In the listing below, locate the line that contains "cyan tile B2:E3" and the line that contains "brown brick G5 level 1 -> none". Restate word for word those two lines and every line between them, and nothing else.
*** Opening of Materials provided ***
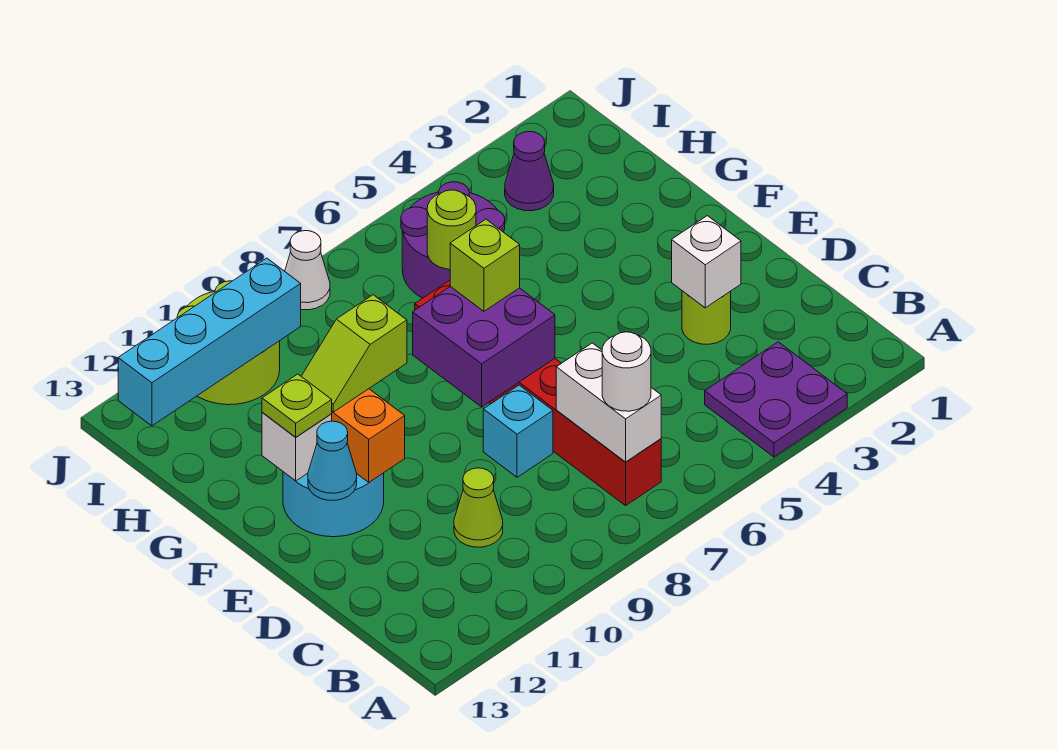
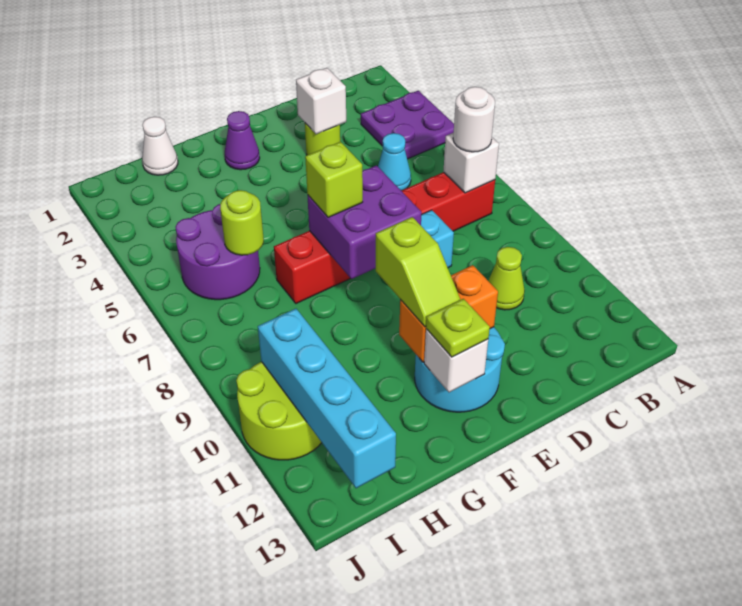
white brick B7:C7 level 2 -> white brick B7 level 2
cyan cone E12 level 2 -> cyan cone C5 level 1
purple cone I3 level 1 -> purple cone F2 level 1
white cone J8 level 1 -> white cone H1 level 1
*** Close of Materials provided ***
*** Opening of Materials provided ***
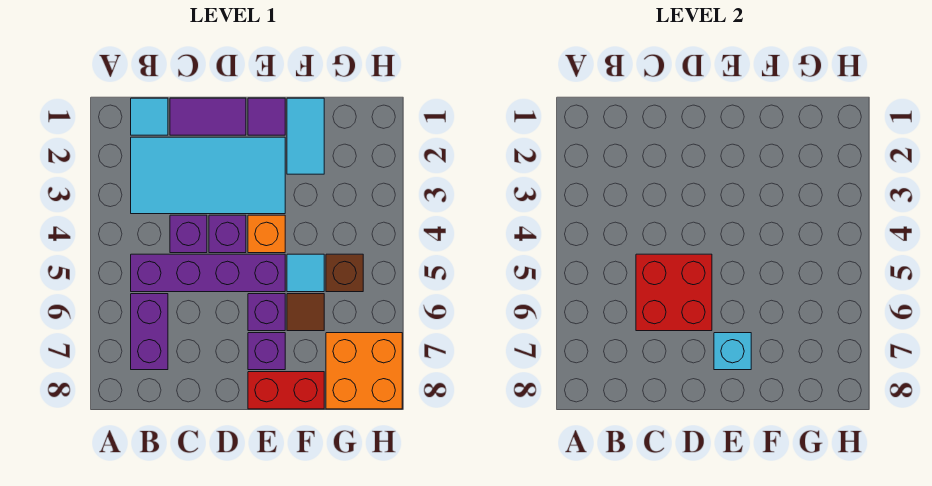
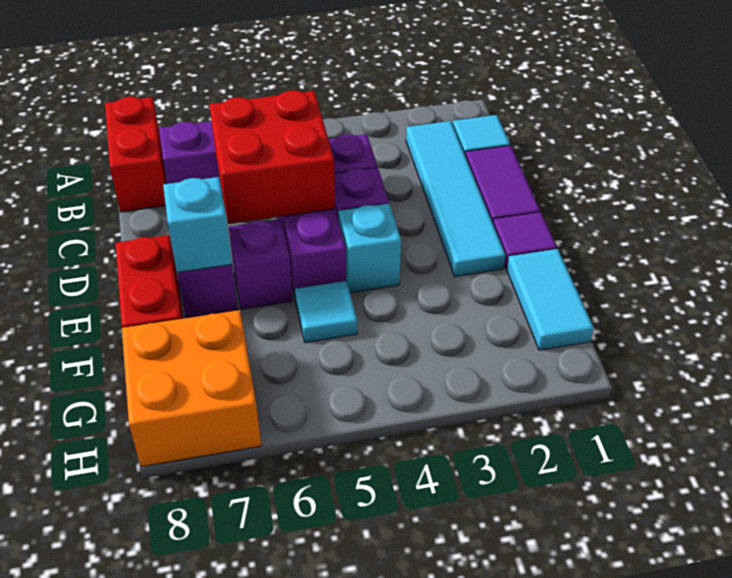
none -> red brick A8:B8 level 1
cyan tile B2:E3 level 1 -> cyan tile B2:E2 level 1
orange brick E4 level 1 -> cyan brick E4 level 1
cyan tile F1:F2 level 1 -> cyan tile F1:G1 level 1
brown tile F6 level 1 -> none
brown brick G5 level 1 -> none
*** Close of Materials provided ***
*** Opening of Materials provided ***
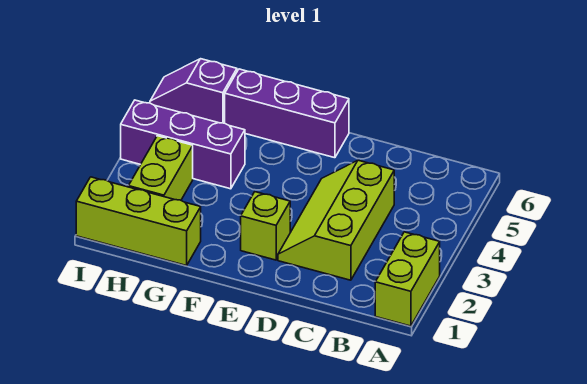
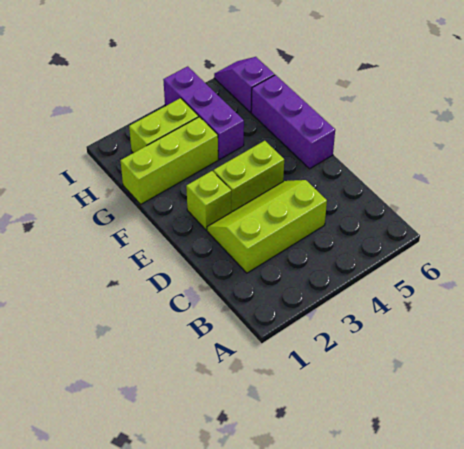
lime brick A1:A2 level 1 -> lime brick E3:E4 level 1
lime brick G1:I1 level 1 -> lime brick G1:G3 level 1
*** Close of Materials provided ***
§ Written answer:
cyan tile B2:E3 level 1 -> cyan tile B2:E2 level 1
orange brick E4 level 1 -> cyan brick E4 level 1
cyan tile F1:F2 level 1 -> cyan tile F1:G1 level 1
brown tile F6 level 1 -> none
brown brick G5 level 1 -> none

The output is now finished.